TASK GOAL:
Every line below that carries the word "white" needs to be copied.
◇ ◇ ◇
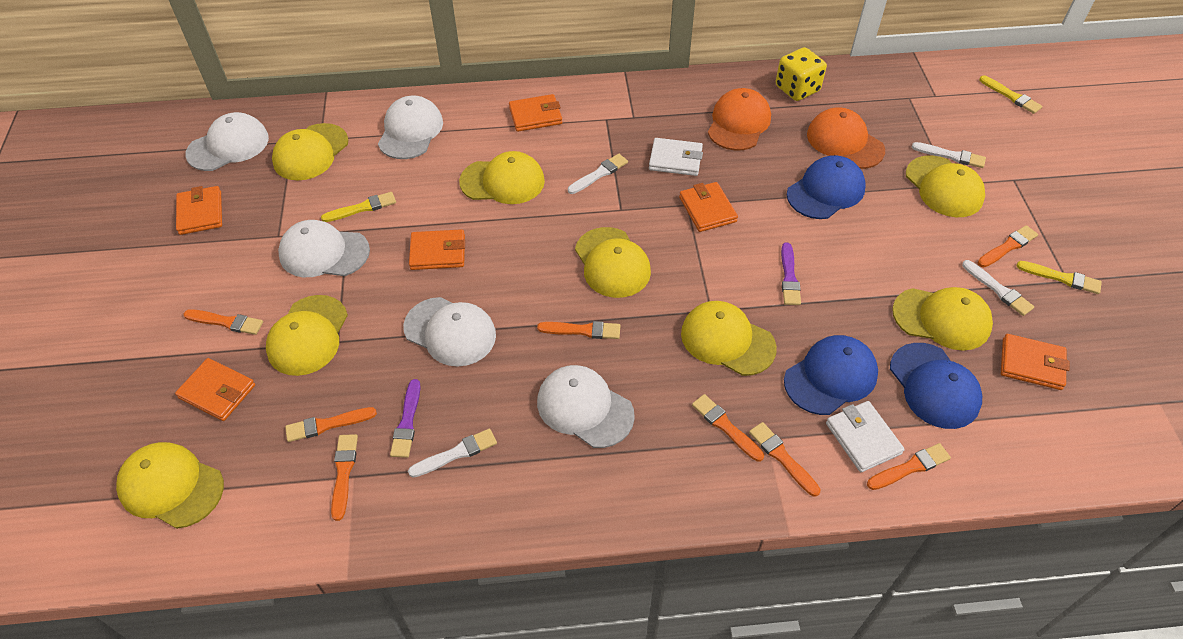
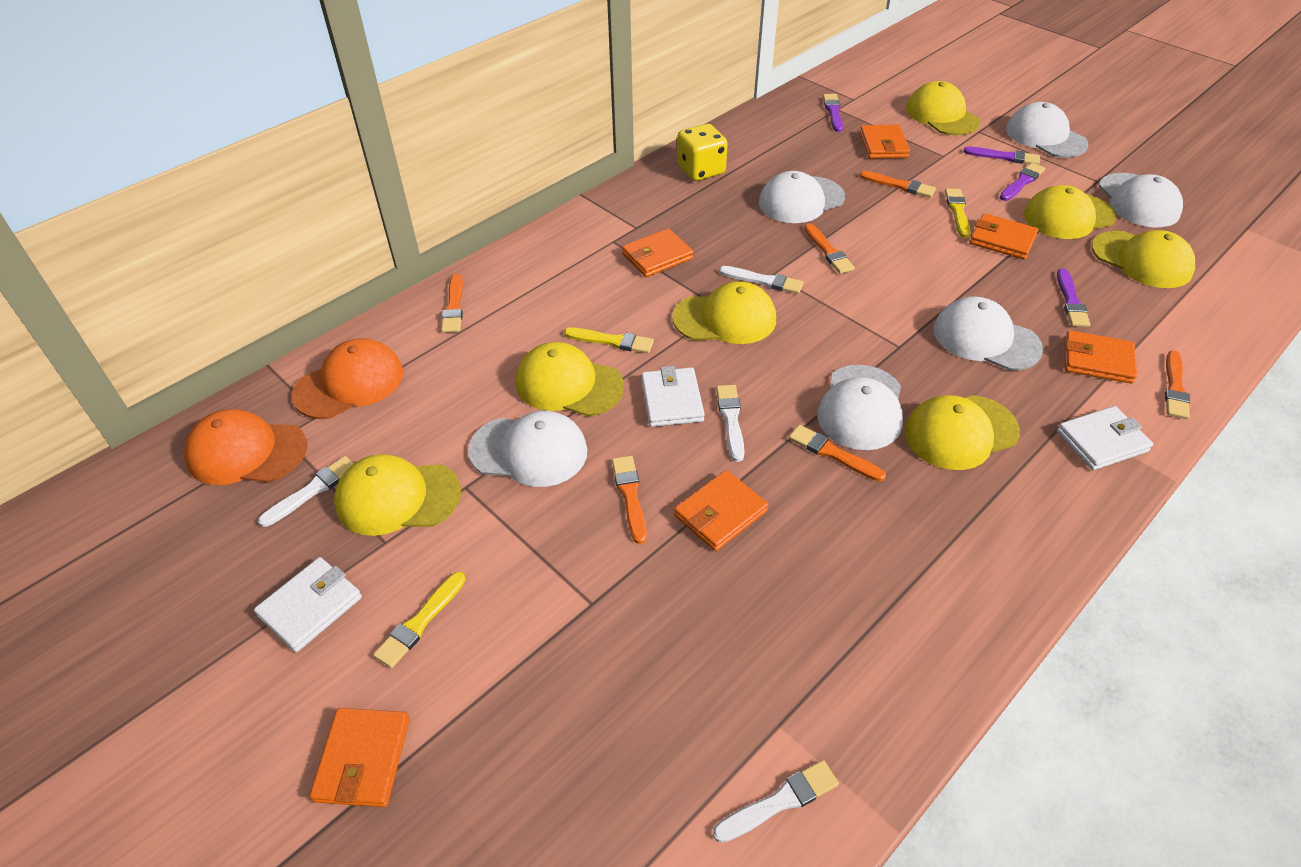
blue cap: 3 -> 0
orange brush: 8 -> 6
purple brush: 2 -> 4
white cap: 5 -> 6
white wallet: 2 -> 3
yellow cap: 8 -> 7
◇ ◇ ◇
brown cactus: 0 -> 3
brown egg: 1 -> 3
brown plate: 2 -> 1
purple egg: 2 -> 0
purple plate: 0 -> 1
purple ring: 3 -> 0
◇ ◇ ◇
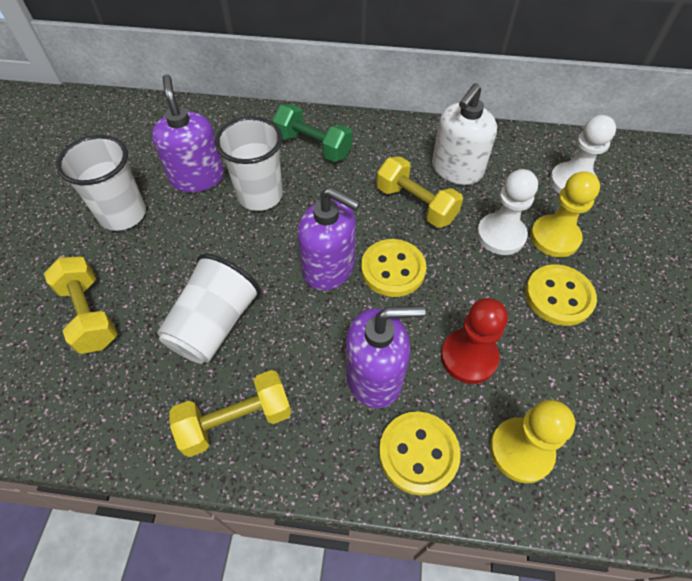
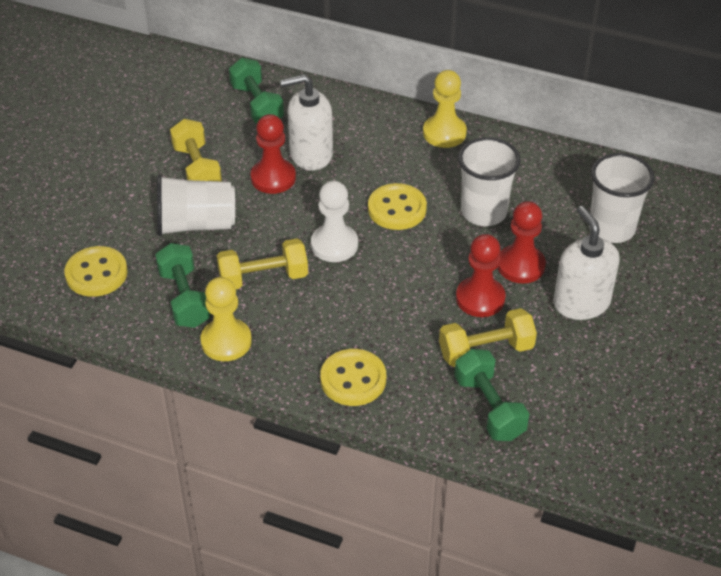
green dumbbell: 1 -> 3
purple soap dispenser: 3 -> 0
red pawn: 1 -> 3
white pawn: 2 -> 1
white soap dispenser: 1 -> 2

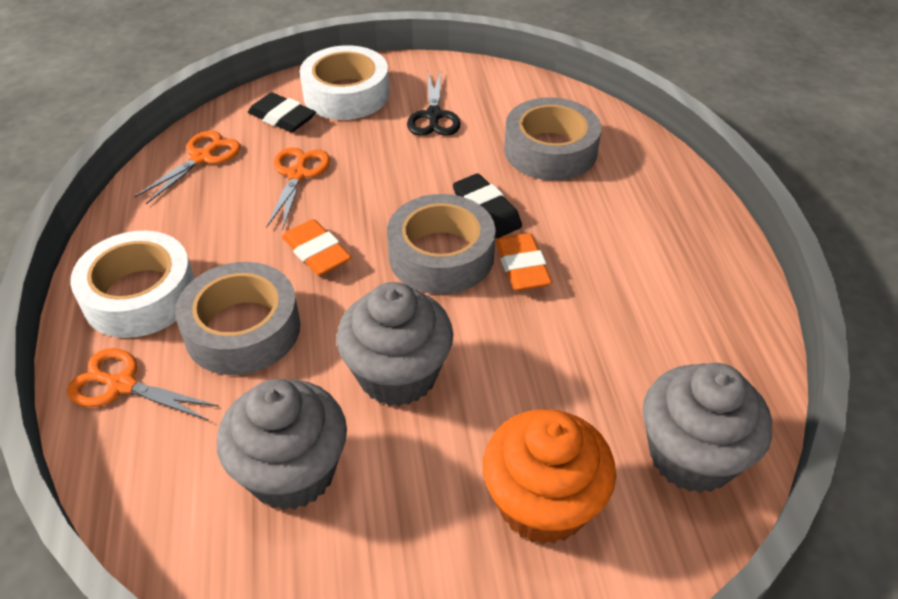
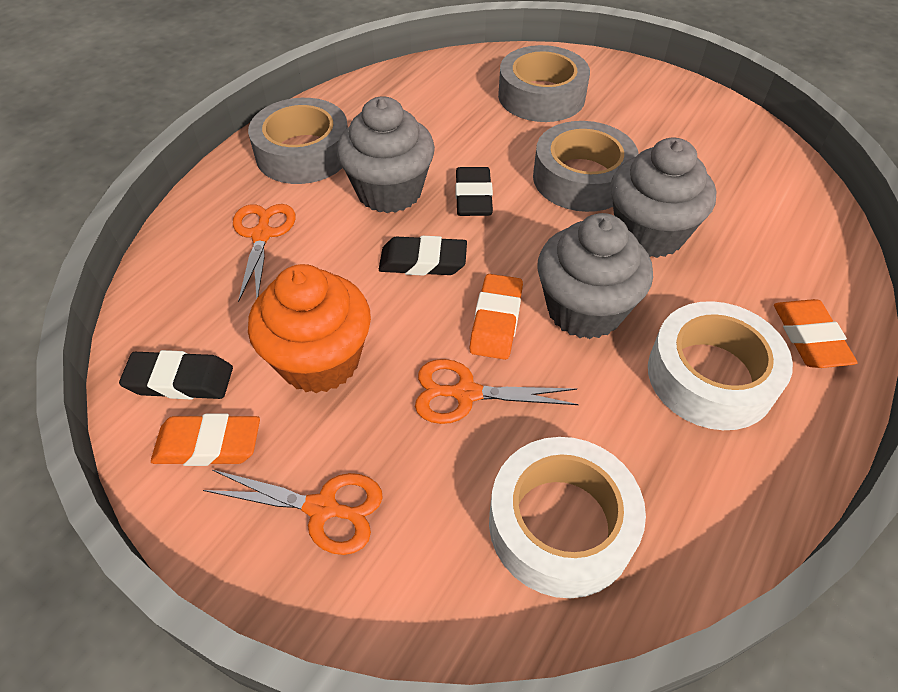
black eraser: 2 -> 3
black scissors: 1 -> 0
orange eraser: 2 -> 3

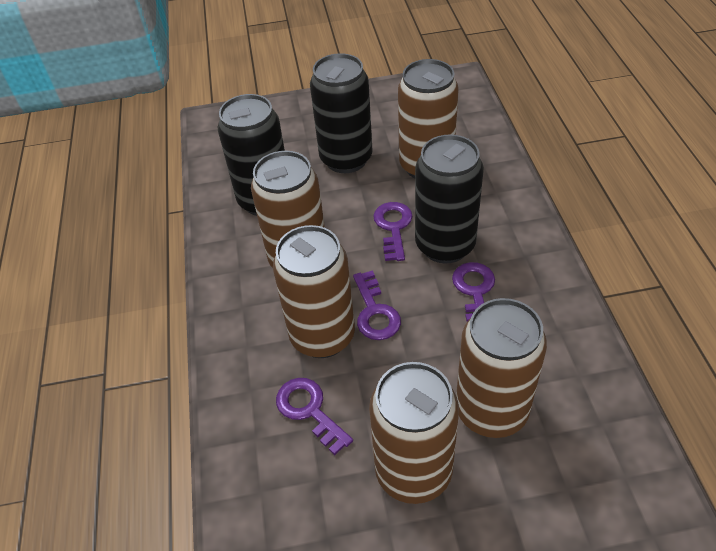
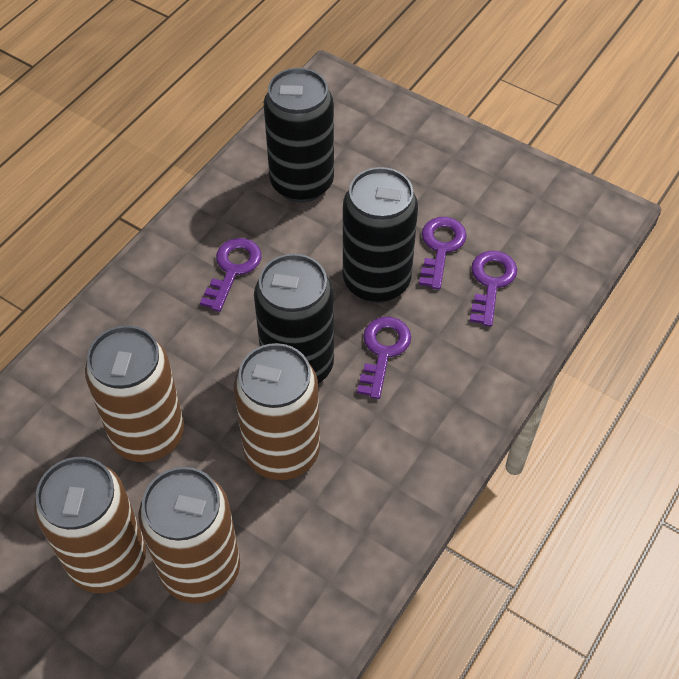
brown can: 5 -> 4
◇ ◇ ◇
ANSWER SECTION:
white cap: 5 -> 6
white wallet: 2 -> 3
white pawn: 2 -> 1
white soap dispenser: 1 -> 2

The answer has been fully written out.